**What is being asked:** Reproduce exactly, and only, the lines below from the one containing "camera: 25 degrees left, 0 degrees up" through the one containing "heart/ebony <532, 221, 569, 249>".

**Data excerpts:**
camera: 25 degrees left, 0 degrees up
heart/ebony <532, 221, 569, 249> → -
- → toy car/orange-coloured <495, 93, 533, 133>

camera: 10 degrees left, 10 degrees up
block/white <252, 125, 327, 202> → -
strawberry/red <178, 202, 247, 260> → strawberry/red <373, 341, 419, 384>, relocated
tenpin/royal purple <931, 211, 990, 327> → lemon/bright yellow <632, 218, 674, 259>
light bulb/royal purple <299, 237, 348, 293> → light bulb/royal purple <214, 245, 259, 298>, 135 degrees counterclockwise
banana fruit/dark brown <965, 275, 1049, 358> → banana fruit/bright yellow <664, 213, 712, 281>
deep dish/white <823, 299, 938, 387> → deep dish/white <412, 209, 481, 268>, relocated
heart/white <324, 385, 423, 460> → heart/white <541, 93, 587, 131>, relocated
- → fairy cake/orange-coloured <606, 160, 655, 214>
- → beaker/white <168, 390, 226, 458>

...

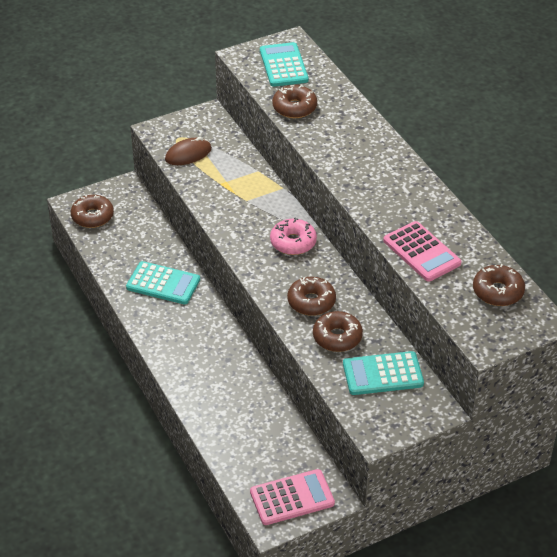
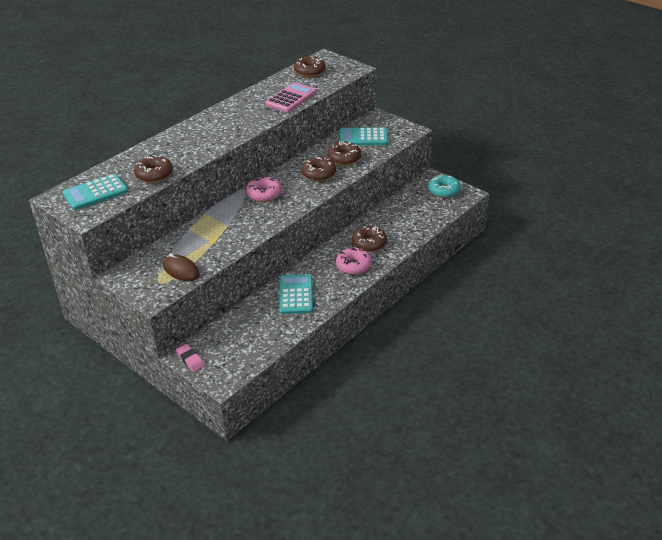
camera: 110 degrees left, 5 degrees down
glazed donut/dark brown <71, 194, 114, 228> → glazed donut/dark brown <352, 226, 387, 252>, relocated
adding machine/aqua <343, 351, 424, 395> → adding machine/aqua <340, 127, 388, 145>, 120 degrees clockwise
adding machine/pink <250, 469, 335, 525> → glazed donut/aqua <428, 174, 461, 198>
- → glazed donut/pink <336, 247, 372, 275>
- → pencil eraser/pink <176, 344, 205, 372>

**Your response:**
camera: 25 degrees left, 0 degrees up
heart/ebony <532, 221, 569, 249> → -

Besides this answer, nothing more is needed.